» The task
Copy out the entries below word for word, starting at the line that contains "8: none -> 17:16" and ending after the line that contains "41: 4:27 -> 4:32". Leave out the picture lines.

» Material for the task
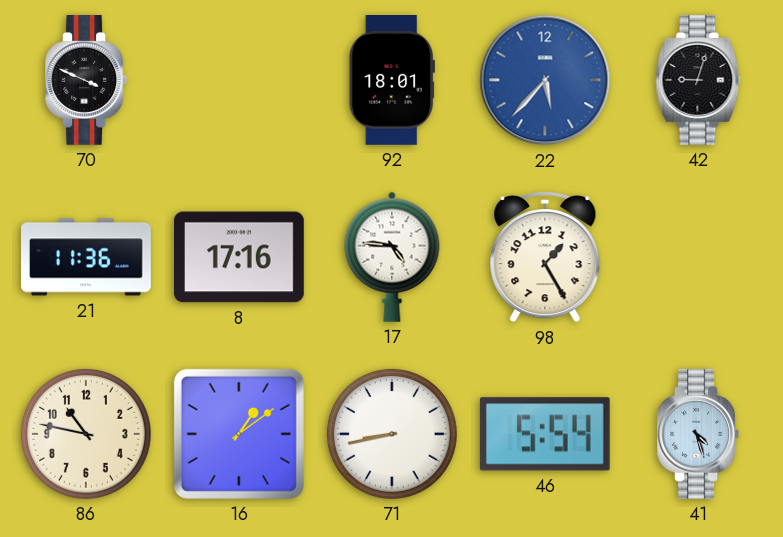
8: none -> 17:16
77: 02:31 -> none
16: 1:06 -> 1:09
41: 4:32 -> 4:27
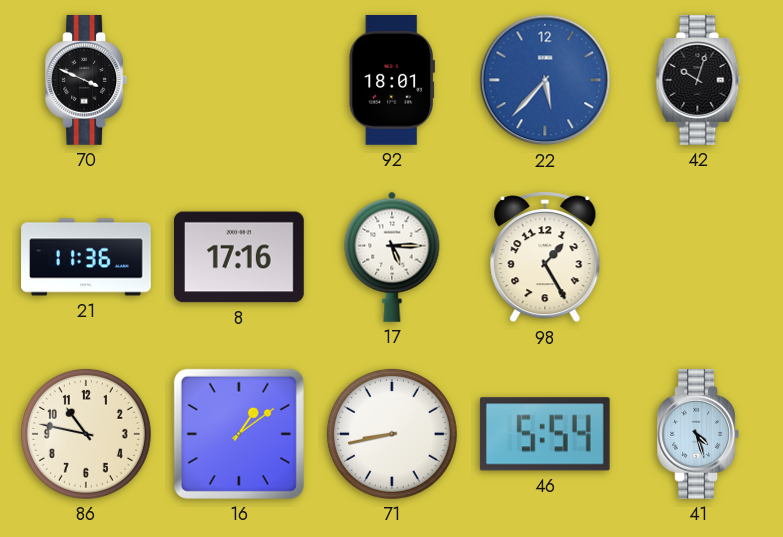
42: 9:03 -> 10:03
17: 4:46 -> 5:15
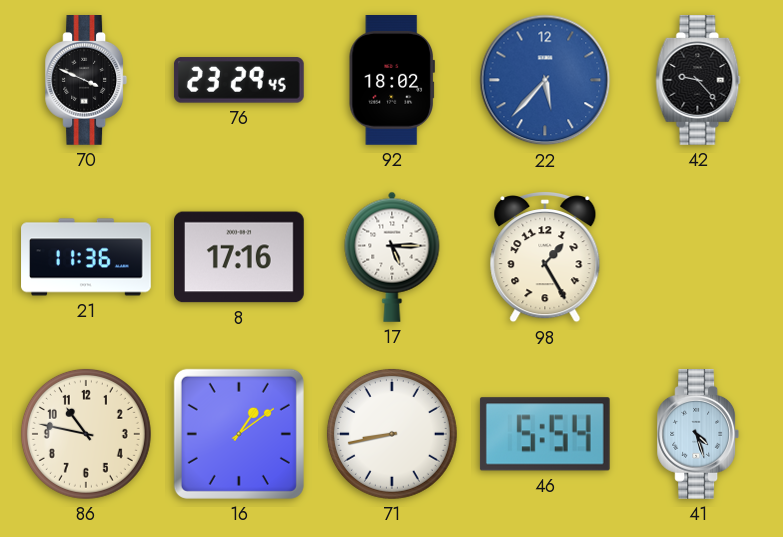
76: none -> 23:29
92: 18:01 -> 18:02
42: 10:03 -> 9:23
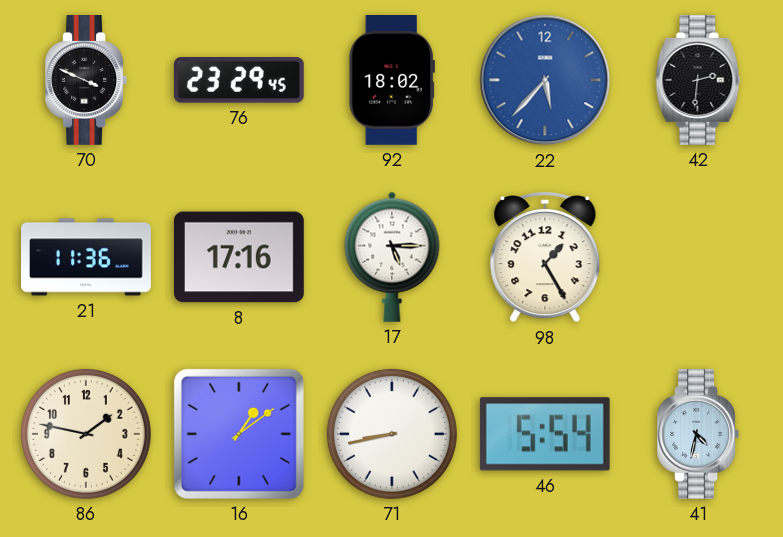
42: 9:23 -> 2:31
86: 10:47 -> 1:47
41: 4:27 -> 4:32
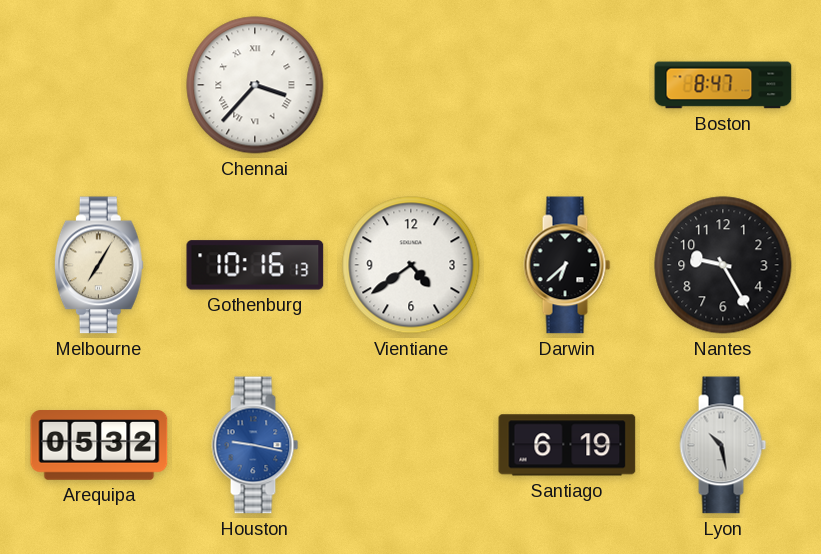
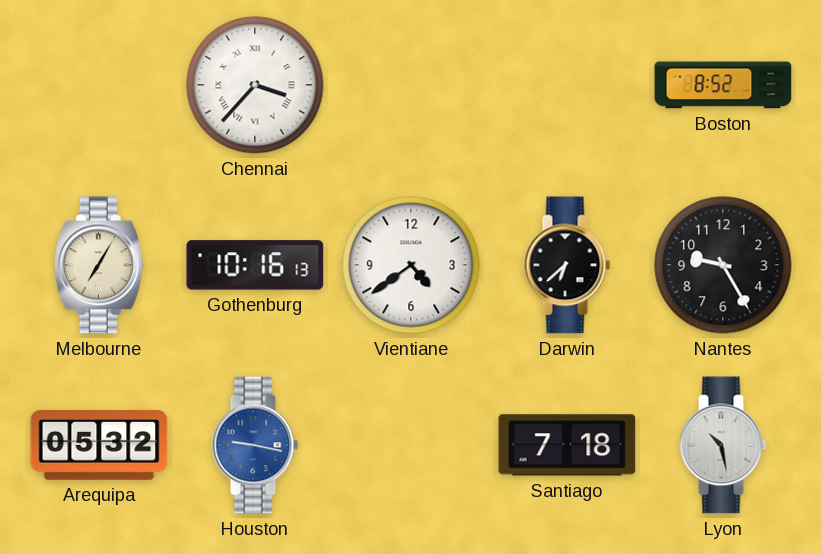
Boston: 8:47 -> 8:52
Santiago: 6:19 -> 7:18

---

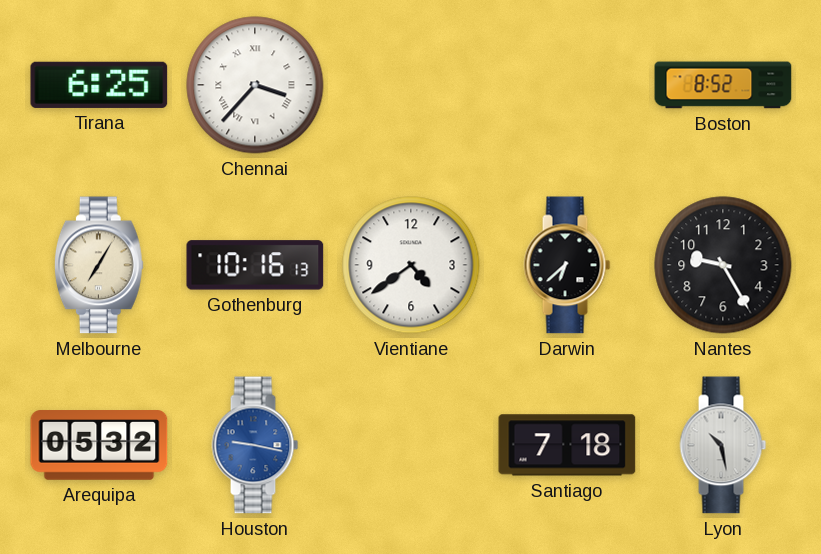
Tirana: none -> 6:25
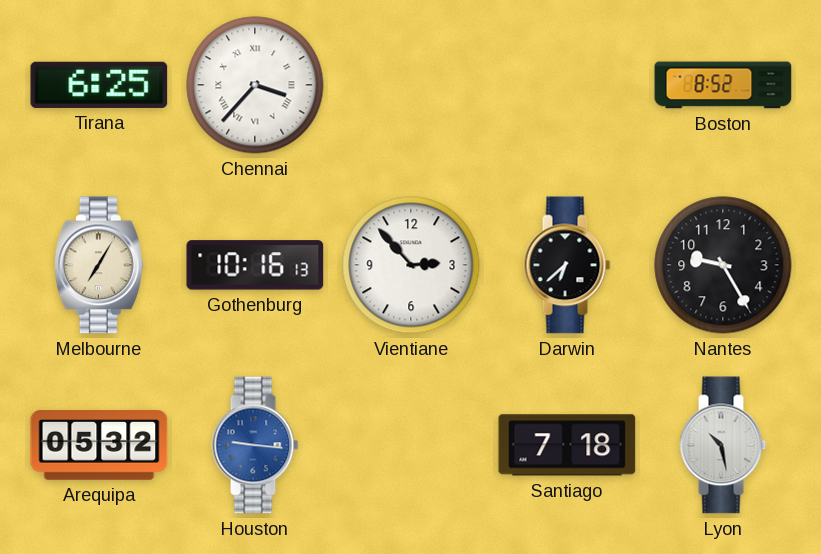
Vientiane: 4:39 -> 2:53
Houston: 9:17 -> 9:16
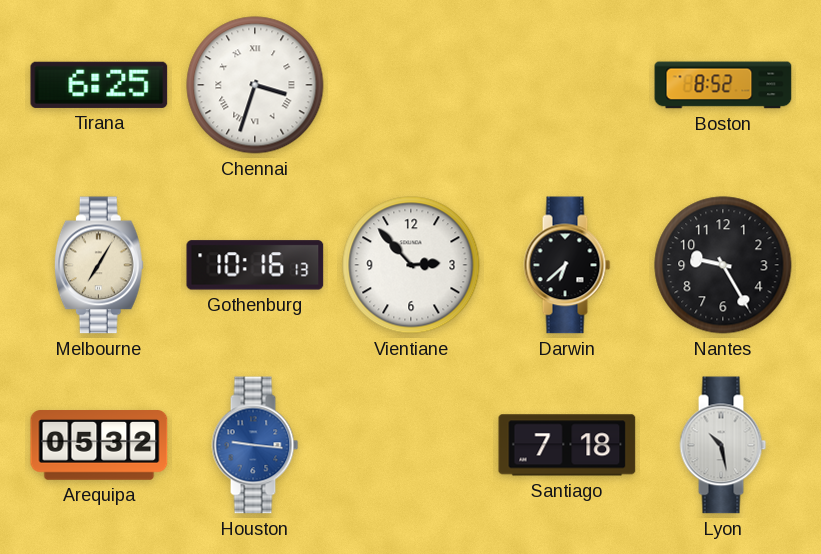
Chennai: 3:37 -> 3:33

» The output
8: none -> 17:16
77: 02:31 -> none
16: 1:06 -> 1:09
41: 4:32 -> 4:27
42: 9:03 -> 10:03
17: 4:46 -> 5:15
76: none -> 23:29
92: 18:01 -> 18:02
42: 10:03 -> 9:23
42: 9:23 -> 2:31
86: 10:47 -> 1:47
41: 4:27 -> 4:32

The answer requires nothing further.